### DIRECTIONS FOR THIS TASK
Restate each entry word for word, leaving nothing out.

### INPUT RECORDS
- - - - -
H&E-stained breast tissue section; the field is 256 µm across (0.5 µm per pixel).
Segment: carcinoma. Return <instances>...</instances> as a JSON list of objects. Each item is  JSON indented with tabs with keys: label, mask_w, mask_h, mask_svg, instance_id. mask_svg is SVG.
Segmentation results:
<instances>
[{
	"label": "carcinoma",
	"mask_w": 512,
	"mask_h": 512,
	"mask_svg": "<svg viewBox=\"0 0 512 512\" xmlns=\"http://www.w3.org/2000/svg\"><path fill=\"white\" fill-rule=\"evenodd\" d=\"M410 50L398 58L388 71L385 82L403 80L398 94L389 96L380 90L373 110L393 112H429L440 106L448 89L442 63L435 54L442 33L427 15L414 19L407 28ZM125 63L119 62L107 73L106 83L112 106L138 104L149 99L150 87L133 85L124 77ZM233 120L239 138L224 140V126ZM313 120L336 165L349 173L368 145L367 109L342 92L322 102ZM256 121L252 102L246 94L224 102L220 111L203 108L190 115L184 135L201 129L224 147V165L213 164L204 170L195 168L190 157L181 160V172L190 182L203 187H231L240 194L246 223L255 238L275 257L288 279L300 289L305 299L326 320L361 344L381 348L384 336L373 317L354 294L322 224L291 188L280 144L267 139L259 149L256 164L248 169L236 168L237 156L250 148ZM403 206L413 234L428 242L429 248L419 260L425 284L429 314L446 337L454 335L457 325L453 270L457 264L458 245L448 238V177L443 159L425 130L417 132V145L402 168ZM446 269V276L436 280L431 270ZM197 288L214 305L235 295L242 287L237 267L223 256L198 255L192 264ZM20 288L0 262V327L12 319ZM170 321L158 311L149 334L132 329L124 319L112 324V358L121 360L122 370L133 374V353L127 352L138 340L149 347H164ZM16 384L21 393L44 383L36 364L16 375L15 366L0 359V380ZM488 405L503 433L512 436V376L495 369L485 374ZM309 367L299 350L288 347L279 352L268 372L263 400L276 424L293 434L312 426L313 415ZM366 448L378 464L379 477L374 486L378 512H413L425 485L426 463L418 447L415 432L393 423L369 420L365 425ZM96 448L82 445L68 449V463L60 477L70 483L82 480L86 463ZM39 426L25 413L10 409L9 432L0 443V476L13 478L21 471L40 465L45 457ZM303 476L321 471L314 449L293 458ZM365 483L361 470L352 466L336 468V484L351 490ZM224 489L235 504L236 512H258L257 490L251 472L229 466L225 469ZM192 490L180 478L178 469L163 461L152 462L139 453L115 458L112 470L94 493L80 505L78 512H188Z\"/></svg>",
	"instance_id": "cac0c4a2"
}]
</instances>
- - - - -
### TASK RESPONSE
H&E-stained breast tissue section; the field is 256 µm across (0.5 µm per pixel).
Segment: carcinoma. Return <instances>...</instances> as a JSON list of objects. Each item is  JSON indented with tabs with keys: label, mask_w, mask_h, mask_svg, instance_id. mask_svg is SVG.
Segmentation results:
<instances>
[{
	"label": "carcinoma",
	"mask_w": 512,
	"mask_h": 512,
	"mask_svg": "<svg viewBox=\"0 0 512 512\" xmlns=\"http://www.w3.org/2000/svg\"><path fill=\"white\" fill-rule=\"evenodd\" d=\"M410 50L398 58L388 71L385 82L403 80L398 94L389 96L380 90L373 110L393 112H429L440 106L448 89L442 63L435 54L442 33L427 15L414 19L407 28ZM125 63L119 62L107 73L106 83L112 106L138 104L149 99L150 87L133 85L124 77ZM233 120L239 138L224 140V126ZM313 120L336 165L349 173L368 145L367 109L342 92L322 102ZM256 121L252 102L246 94L224 102L220 111L203 108L190 115L184 135L201 129L224 147V165L213 164L204 170L195 168L190 157L181 160V172L190 182L203 187H231L240 194L246 223L255 238L275 257L288 279L300 289L305 299L326 320L361 344L381 348L384 336L373 317L354 294L322 224L291 188L280 144L267 139L259 149L256 164L248 169L236 168L237 156L250 148ZM403 206L413 234L428 242L429 248L419 260L425 284L429 314L446 337L454 335L457 325L453 270L457 264L458 245L448 238V177L443 159L425 130L417 132V145L402 168ZM446 269V276L436 280L431 270ZM197 288L214 305L235 295L242 287L237 267L223 256L198 255L192 264ZM20 288L0 262V327L12 319ZM170 321L158 311L149 334L132 329L124 319L112 324V358L121 360L122 370L133 374V353L127 352L138 340L149 347H164ZM16 384L21 393L44 383L36 364L16 375L15 366L0 359V380ZM488 405L503 433L512 436V376L495 369L485 374ZM309 367L299 350L288 347L279 352L268 372L263 400L276 424L293 434L312 426L313 415ZM366 448L378 464L379 477L374 486L378 512H413L425 485L426 463L418 447L415 432L393 423L369 420L365 425ZM96 448L82 445L68 449V463L60 477L70 483L82 480L86 463ZM39 426L25 413L10 409L9 432L0 443V476L13 478L21 471L40 465L45 457ZM303 476L321 471L314 449L293 458ZM365 483L361 470L352 466L336 468V484L351 490ZM224 489L235 504L236 512H258L257 490L251 472L229 466L225 469ZM192 490L180 478L178 469L163 461L152 462L139 453L115 458L112 470L94 493L80 505L78 512H188Z\"/></svg>",
	"instance_id": "cac0c4a2"
}]
</instances>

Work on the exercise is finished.